* YOUR OBJECTIVE
The lines from the one holding "CAN 363, 503" through the end of the records below are to be written out exactly, and nothing else; pictures are to be left out.

* EXCERPTED DATA
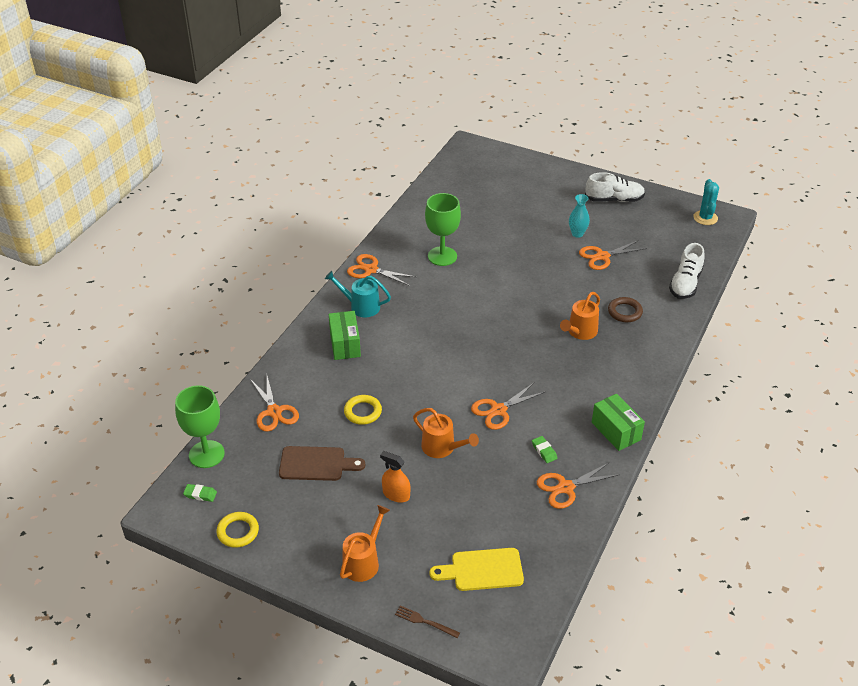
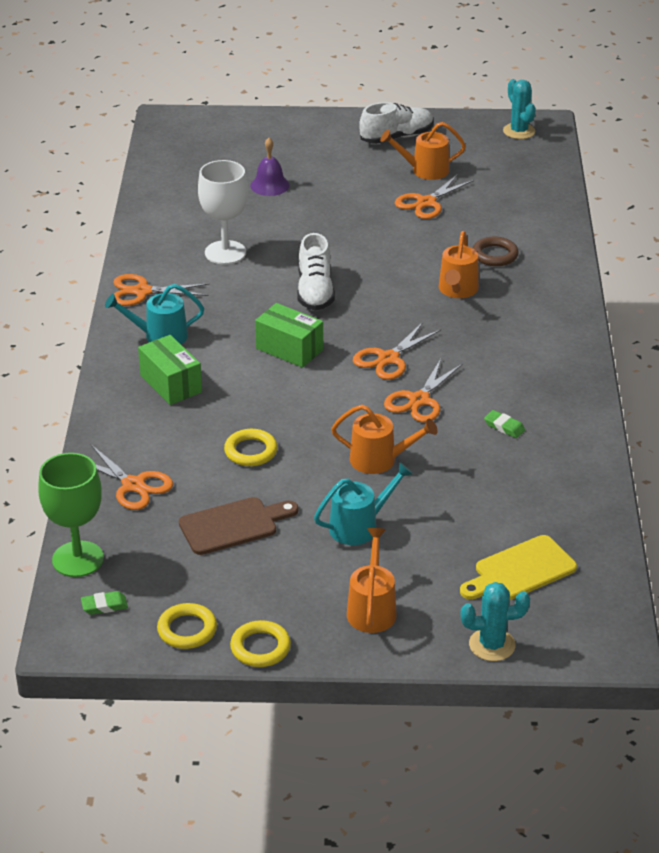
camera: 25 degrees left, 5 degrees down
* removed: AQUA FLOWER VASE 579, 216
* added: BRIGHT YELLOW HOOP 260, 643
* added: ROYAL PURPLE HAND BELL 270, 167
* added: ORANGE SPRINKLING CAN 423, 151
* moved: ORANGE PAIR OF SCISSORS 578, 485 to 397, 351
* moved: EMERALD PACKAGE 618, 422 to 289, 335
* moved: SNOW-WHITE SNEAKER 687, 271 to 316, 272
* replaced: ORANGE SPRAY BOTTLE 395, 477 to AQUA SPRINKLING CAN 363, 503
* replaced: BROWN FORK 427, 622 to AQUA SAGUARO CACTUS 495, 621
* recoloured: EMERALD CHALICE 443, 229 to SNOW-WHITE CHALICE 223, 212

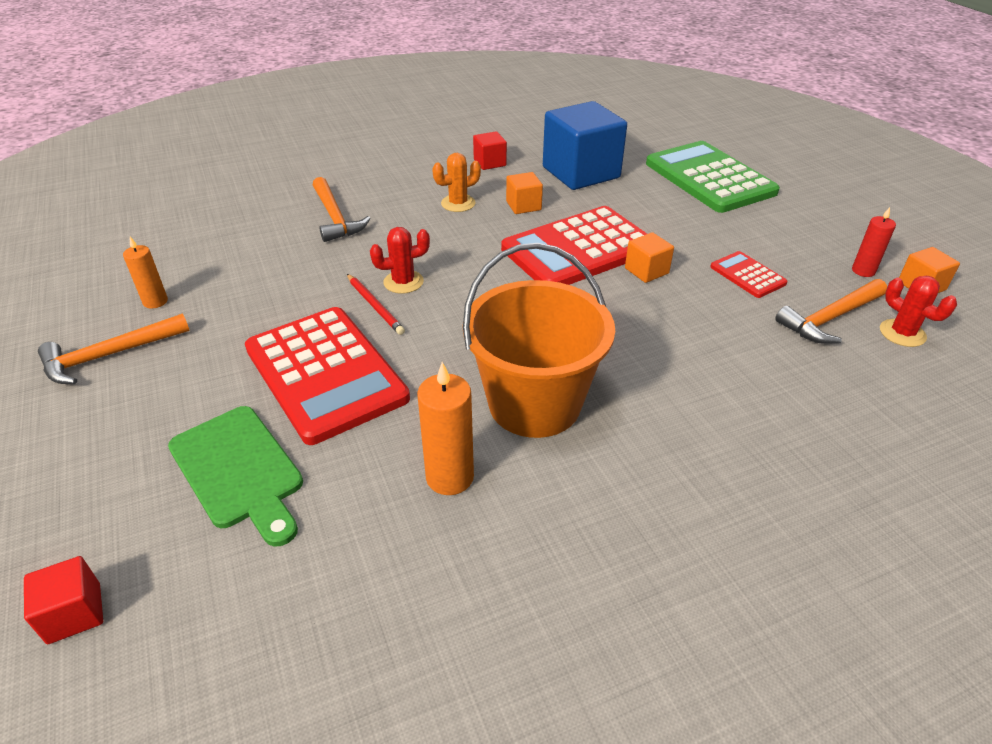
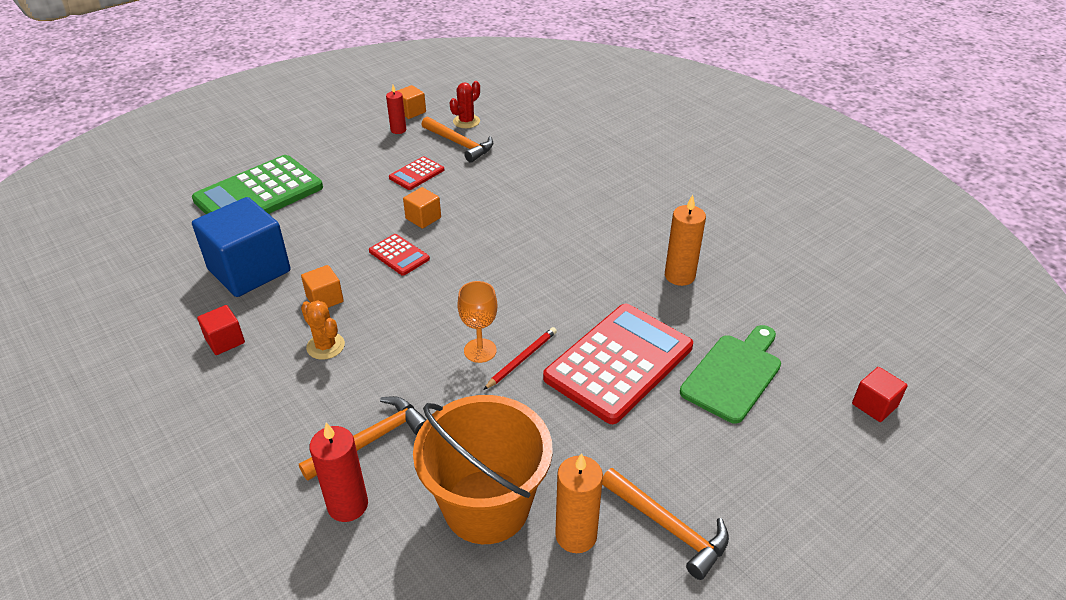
camera: 105 degrees left, 0 degrees up
* added: RED PILLAR CANDLE 338, 472
* moved: ORANGE SAND BUCKET 539, 340 to 483, 469
* replaced: RED SAGUARO CACTUS 400, 260 to ORANGE CHALICE 477, 322
* resized: ORANGE PILLAR CANDLE 145, 273 = 579, 503 x1.56
* resized: RED POCKET CALCULATOR 574, 245 = 399, 254 x0.46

* TASK SOLUTION
* replaced: ORANGE SPRAY BOTTLE 395, 477 to AQUA SPRINKLING CAN 363, 503
* replaced: BROWN FORK 427, 622 to AQUA SAGUARO CACTUS 495, 621
* recoloured: EMERALD CHALICE 443, 229 to SNOW-WHITE CHALICE 223, 212

camera: 105 degrees left, 0 degrees up
* added: RED PILLAR CANDLE 338, 472
* moved: ORANGE SAND BUCKET 539, 340 to 483, 469
* replaced: RED SAGUARO CACTUS 400, 260 to ORANGE CHALICE 477, 322
* resized: ORANGE PILLAR CANDLE 145, 273 = 579, 503 x1.56
* resized: RED POCKET CALCULATOR 574, 245 = 399, 254 x0.46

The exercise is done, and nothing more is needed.